##### Input #####

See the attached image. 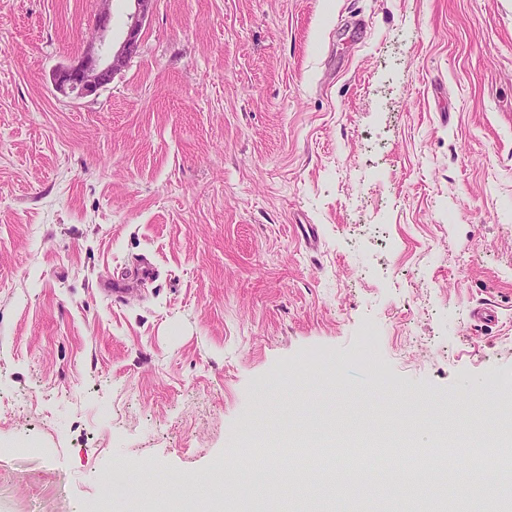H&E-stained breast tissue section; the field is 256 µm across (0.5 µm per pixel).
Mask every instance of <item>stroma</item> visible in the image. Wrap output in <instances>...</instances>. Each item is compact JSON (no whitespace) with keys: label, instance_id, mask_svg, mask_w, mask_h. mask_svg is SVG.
I'll use <instances>...</instances> for the list:
<instances>
[{"label":"stroma","instance_id":"35a3bbf8","mask_svg":"<svg viewBox=\"0 0 512 512\" xmlns=\"http://www.w3.org/2000/svg\"><path fill=\"white\" fill-rule=\"evenodd\" d=\"M98 11L0 0V442L40 447L0 458V512H202L229 449L384 423L439 487L286 477L233 512H445L463 412L512 456V0H157L110 84L60 95ZM367 320L401 393L354 358ZM119 467L138 503L104 501Z\"/></svg>","mask_w":512,"mask_h":512}]
</instances>
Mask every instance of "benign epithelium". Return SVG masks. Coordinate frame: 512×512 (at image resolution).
Here are the masks:
<instances>
[{"mask_svg":"<svg viewBox=\"0 0 512 512\" xmlns=\"http://www.w3.org/2000/svg\"><path fill=\"white\" fill-rule=\"evenodd\" d=\"M100 2L94 41L80 57L59 66L52 74L53 87L62 95L90 97L112 82L115 74L136 54L142 29L153 13L156 0H129L132 8L127 15L125 35L118 43L111 40L109 33L111 0Z\"/></svg>","mask_w":512,"mask_h":512,"instance_id":"7a95c632","label":"benign epithelium"}]
</instances>
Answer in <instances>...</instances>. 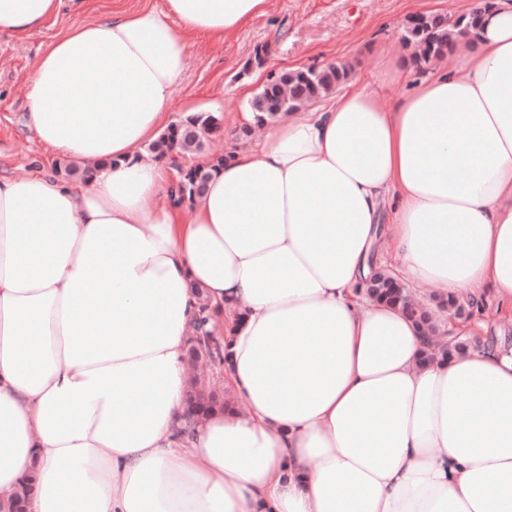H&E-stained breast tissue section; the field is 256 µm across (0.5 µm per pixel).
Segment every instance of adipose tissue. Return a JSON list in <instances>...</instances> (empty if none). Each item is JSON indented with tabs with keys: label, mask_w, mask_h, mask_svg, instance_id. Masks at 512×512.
<instances>
[{
	"label": "adipose tissue",
	"mask_w": 512,
	"mask_h": 512,
	"mask_svg": "<svg viewBox=\"0 0 512 512\" xmlns=\"http://www.w3.org/2000/svg\"><path fill=\"white\" fill-rule=\"evenodd\" d=\"M64 1L0 0V35ZM265 5L116 10L35 60L27 129L95 167L0 175V496L32 472L30 512H512V345L451 319L482 346L420 365L427 339L362 293L376 256L512 307V5L447 69L378 53L371 81L269 124L181 199L144 148L192 38ZM394 82L408 93L381 104ZM197 287L238 409L186 437Z\"/></svg>",
	"instance_id": "ef3b65f1"
}]
</instances>
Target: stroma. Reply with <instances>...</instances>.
<instances>
[{
  "label": "stroma",
  "instance_id": "obj_1",
  "mask_svg": "<svg viewBox=\"0 0 512 512\" xmlns=\"http://www.w3.org/2000/svg\"><path fill=\"white\" fill-rule=\"evenodd\" d=\"M465 0H267L266 12L233 36L195 39L182 84L175 92V115L185 108L215 112L224 128L238 125L259 81L244 74L256 48L266 51L265 71L348 62L358 78L371 79L376 61L370 48L402 53L403 24L414 14L454 13ZM165 9L166 0H89L79 14L64 10L33 36H0V171L27 176L40 162L52 161L64 174L68 160L50 159L45 146L24 126L31 64L56 36L75 24H91L115 8Z\"/></svg>",
  "mask_w": 512,
  "mask_h": 512
}]
</instances>
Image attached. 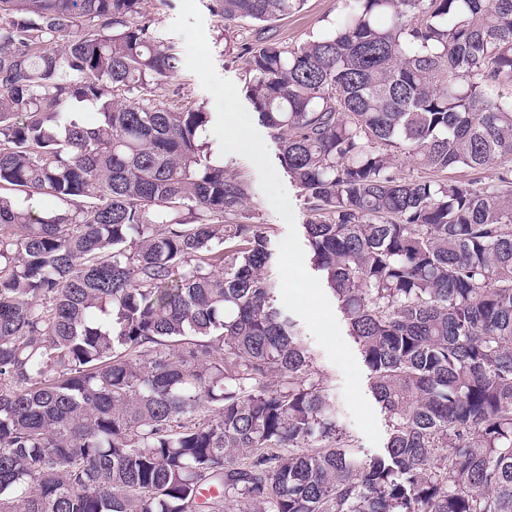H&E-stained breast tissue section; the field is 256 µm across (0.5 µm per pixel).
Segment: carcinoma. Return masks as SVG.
<instances>
[{"label":"carcinoma","mask_w":512,"mask_h":512,"mask_svg":"<svg viewBox=\"0 0 512 512\" xmlns=\"http://www.w3.org/2000/svg\"><path fill=\"white\" fill-rule=\"evenodd\" d=\"M240 55L385 455L275 307L210 113L162 100L180 58L142 0H0V512H512V0H339ZM337 6L338 0H308L304 11L272 23L270 32L286 45H299L324 24L323 19L336 16Z\"/></svg>","instance_id":"obj_1"}]
</instances>
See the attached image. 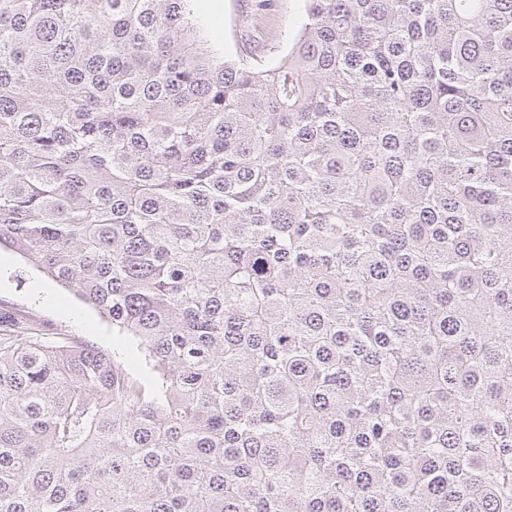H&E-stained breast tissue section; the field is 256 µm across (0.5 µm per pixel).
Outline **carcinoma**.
I'll list each match as a JSON object with an SVG mask.
<instances>
[{"instance_id":"1","label":"carcinoma","mask_w":512,"mask_h":512,"mask_svg":"<svg viewBox=\"0 0 512 512\" xmlns=\"http://www.w3.org/2000/svg\"><path fill=\"white\" fill-rule=\"evenodd\" d=\"M0 0V512H512V0ZM275 1L264 7L260 0H197L196 10L226 58L273 57L287 48L284 33L299 25L303 6L302 0ZM16 312L41 324L47 336H80L110 353L118 350L130 370L151 379L135 347L125 337L113 336L112 327L97 311L28 267L14 252L0 250V313Z\"/></svg>"}]
</instances>
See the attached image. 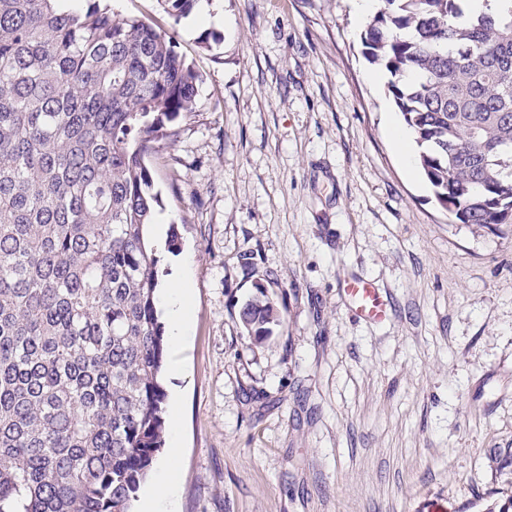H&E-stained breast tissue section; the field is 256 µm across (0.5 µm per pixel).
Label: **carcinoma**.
Masks as SVG:
<instances>
[{"mask_svg":"<svg viewBox=\"0 0 512 512\" xmlns=\"http://www.w3.org/2000/svg\"><path fill=\"white\" fill-rule=\"evenodd\" d=\"M0 0V512H131L162 448L164 330L145 157L201 75L109 0ZM196 0H158L178 23ZM383 0L361 37L440 206L512 212V0ZM240 320L281 323L269 297Z\"/></svg>","mask_w":512,"mask_h":512,"instance_id":"carcinoma-1","label":"carcinoma"}]
</instances>
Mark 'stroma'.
I'll return each mask as SVG.
<instances>
[{"mask_svg":"<svg viewBox=\"0 0 512 512\" xmlns=\"http://www.w3.org/2000/svg\"><path fill=\"white\" fill-rule=\"evenodd\" d=\"M220 23L200 21L201 13ZM351 0H197L168 33L195 109L146 162L158 275L186 267L175 512H495L512 497V220L455 223L391 129ZM178 247L167 250L166 227ZM372 280L384 321L354 318ZM267 295L282 321L252 343ZM343 297L352 313L365 321L378 322L388 315V303L380 288L369 279L351 278L342 284ZM248 301L241 310L240 320L254 343H262L281 323V311L267 295Z\"/></svg>","mask_w":512,"mask_h":512,"instance_id":"35a3bbf8","label":"stroma"}]
</instances>
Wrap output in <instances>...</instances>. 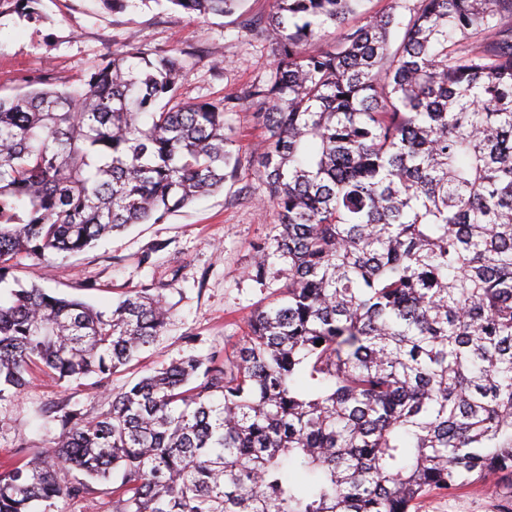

#####

• What you should do: Beginning with the line that holds "Mark 'stroma'.", extract every line to the end of the material, exactly as it stands, and drop the pictures.

• Answer to this exercise:
Mark 'stroma'.
I'll return each mask as SVG.
<instances>
[{"mask_svg":"<svg viewBox=\"0 0 512 512\" xmlns=\"http://www.w3.org/2000/svg\"><path fill=\"white\" fill-rule=\"evenodd\" d=\"M220 23L200 21L201 13ZM351 0H197L168 33L195 109L146 162L158 275L186 267L175 512H495L512 497V220L455 223L391 129ZM178 247L167 250L166 227ZM372 280L384 321L354 318ZM267 295L282 321L252 343ZM343 297L352 313L365 321L378 322L388 315V303L380 288L369 279L351 278L342 284ZM248 301L241 310L240 320L254 343H262L281 323V311L267 295Z\"/></svg>","mask_w":512,"mask_h":512,"instance_id":"35a3bbf8","label":"stroma"}]
</instances>
Wrap output in <instances>...</instances>. 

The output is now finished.